--- PROVIDED DATA Enclosed Below ---

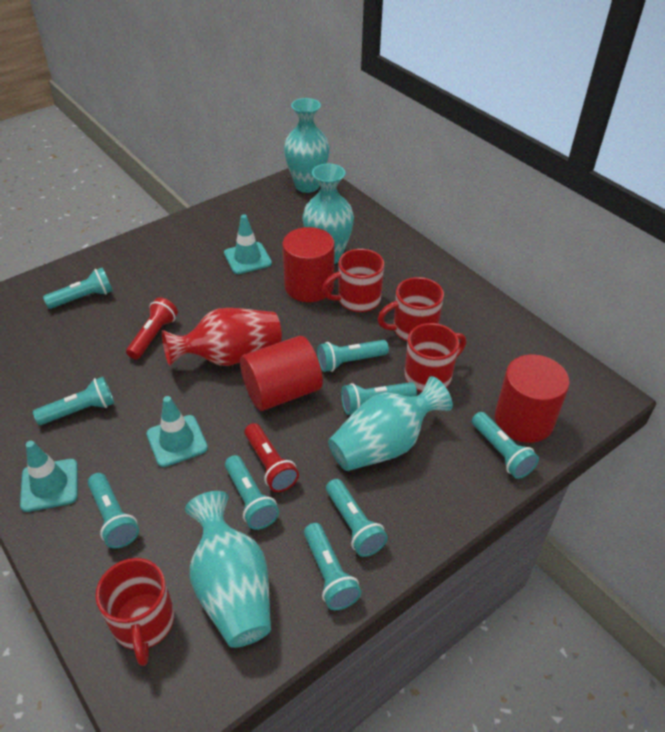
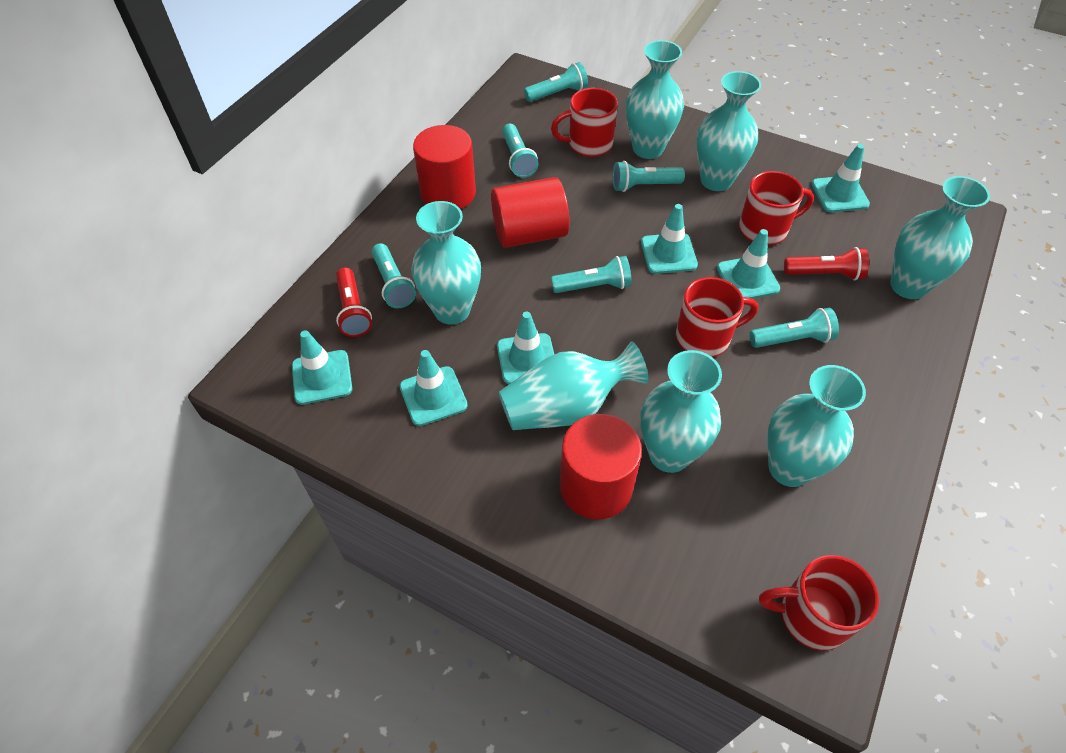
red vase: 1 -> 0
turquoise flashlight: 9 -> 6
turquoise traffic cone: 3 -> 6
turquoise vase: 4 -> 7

--- End of Enclosed PROVIDED DATA ---

◆ WORK TO COMPLETE ◆
Pass over the images and copy the rest of the material above exactly.

◆ SOLVED PROBLEM ◆
red vase: 1 -> 0
turquoise flashlight: 9 -> 6
turquoise traffic cone: 3 -> 6
turquoise vase: 4 -> 7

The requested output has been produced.